▶ **Work order**: Give back the full listing as written. No pictures go with it.

▶ **Supplied information**:
• • •
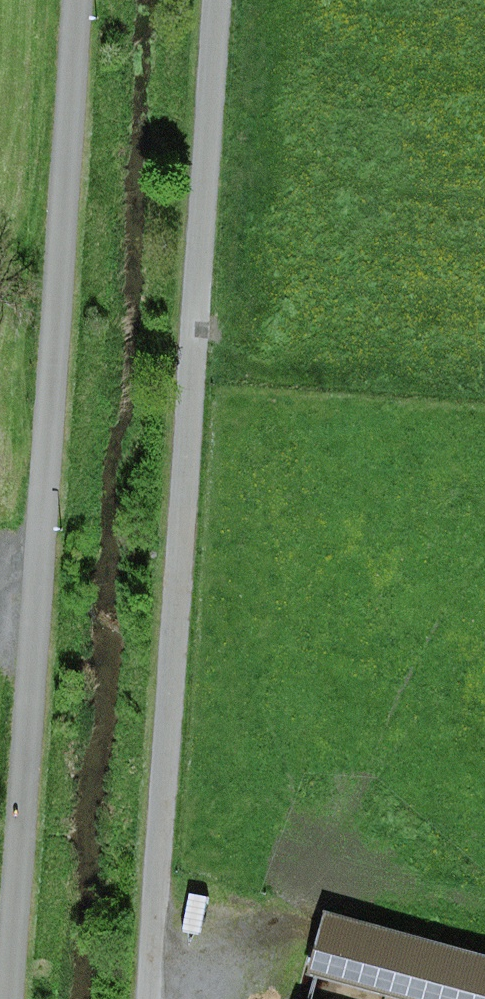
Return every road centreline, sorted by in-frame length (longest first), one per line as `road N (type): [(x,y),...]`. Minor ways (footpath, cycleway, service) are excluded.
road 1 (unclassified): [(148,998),(221,0)]
road 2 (unclassified): [(14,998),(81,0)]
• • •
▶ **Output for this exercise**:
Return every road centreline, sorted by in-frame length (longest first), one per line as `road N (type): [(x,y),...]`. Minor ways (footpath, cycleway, service) are excluded.
road 1 (unclassified): [(148,998),(221,0)]
road 2 (unclassified): [(14,998),(81,0)]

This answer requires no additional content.